## PROMPT
All of the records should be reproduced word for word, but no images may appear in the copy.

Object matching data
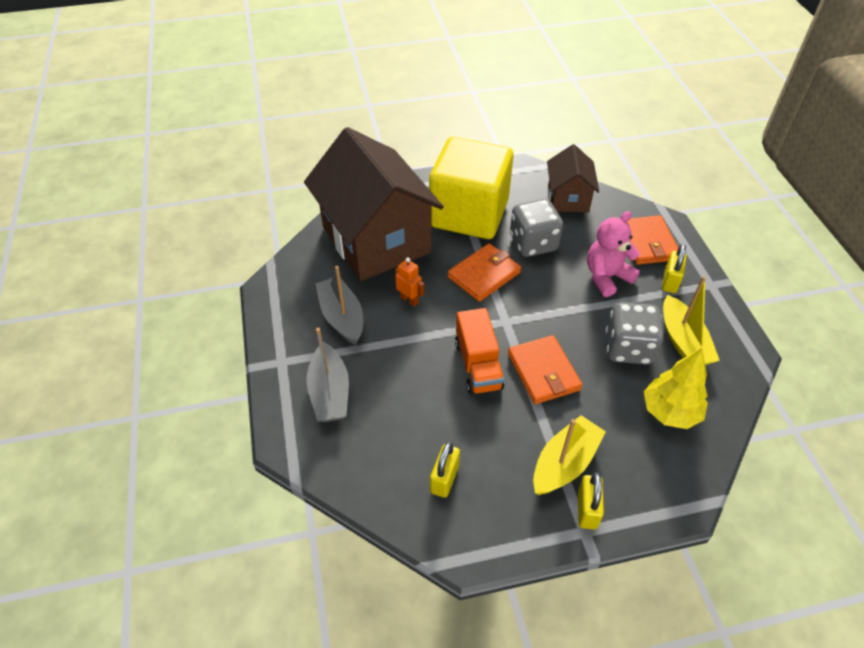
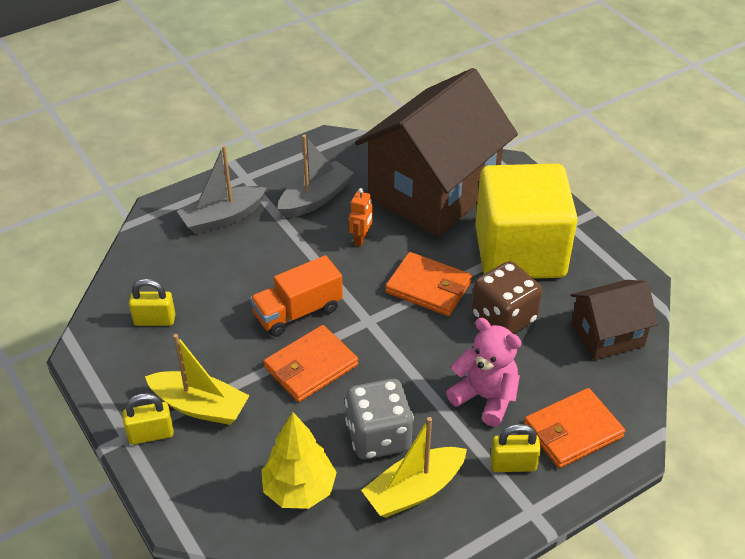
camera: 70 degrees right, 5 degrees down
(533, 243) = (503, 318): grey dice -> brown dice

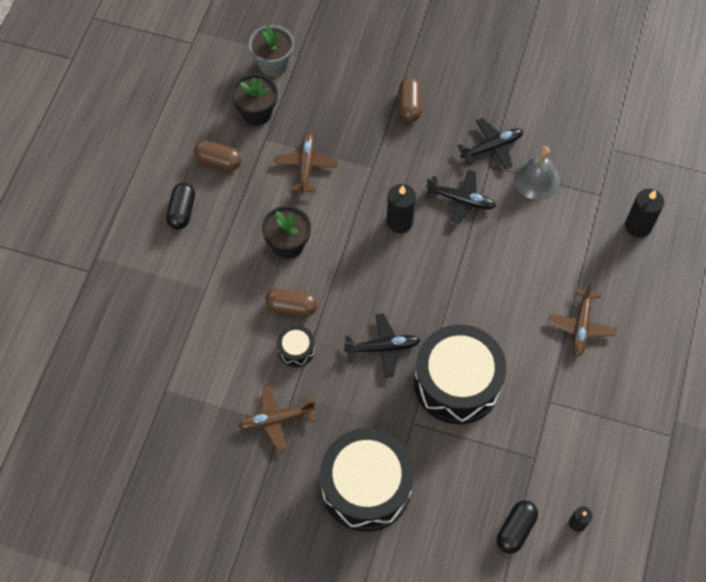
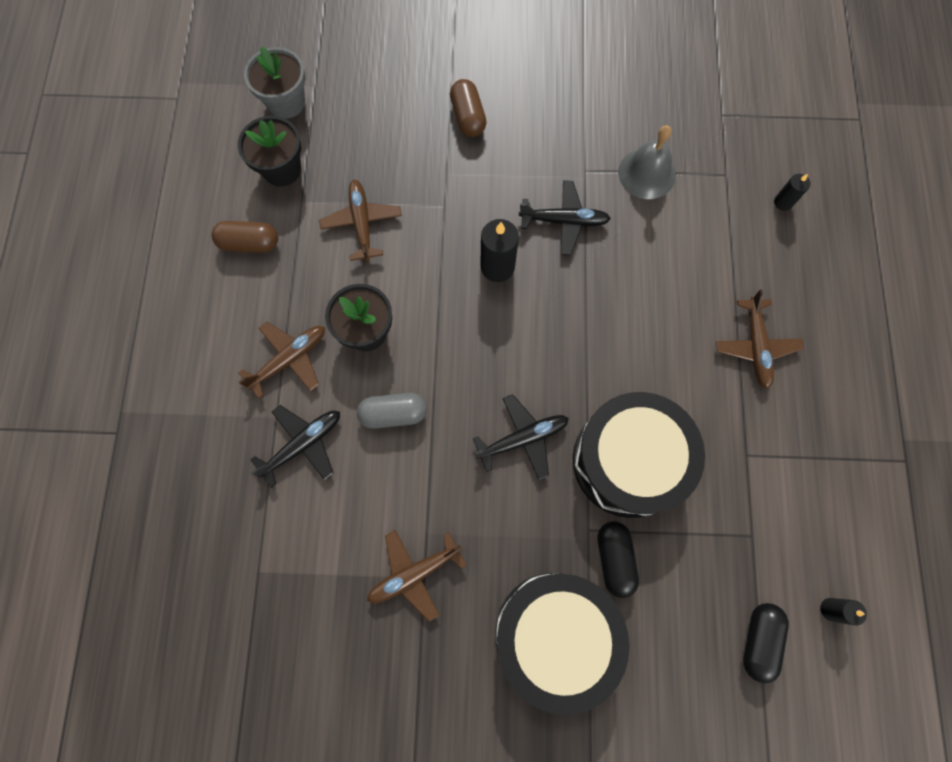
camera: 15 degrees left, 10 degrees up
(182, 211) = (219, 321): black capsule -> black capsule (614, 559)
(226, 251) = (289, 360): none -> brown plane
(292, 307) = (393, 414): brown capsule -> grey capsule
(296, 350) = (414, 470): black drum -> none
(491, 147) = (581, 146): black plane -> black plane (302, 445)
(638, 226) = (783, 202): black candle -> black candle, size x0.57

## EXERCISE RESULT
camera: 70 degrees right, 5 degrees down
(533, 243) = (503, 318): grey dice -> brown dice

camera: 15 degrees left, 10 degrees up
(182, 211) = (219, 321): black capsule -> black capsule (614, 559)
(226, 251) = (289, 360): none -> brown plane
(292, 307) = (393, 414): brown capsule -> grey capsule
(296, 350) = (414, 470): black drum -> none
(491, 147) = (581, 146): black plane -> black plane (302, 445)
(638, 226) = (783, 202): black candle -> black candle, size x0.57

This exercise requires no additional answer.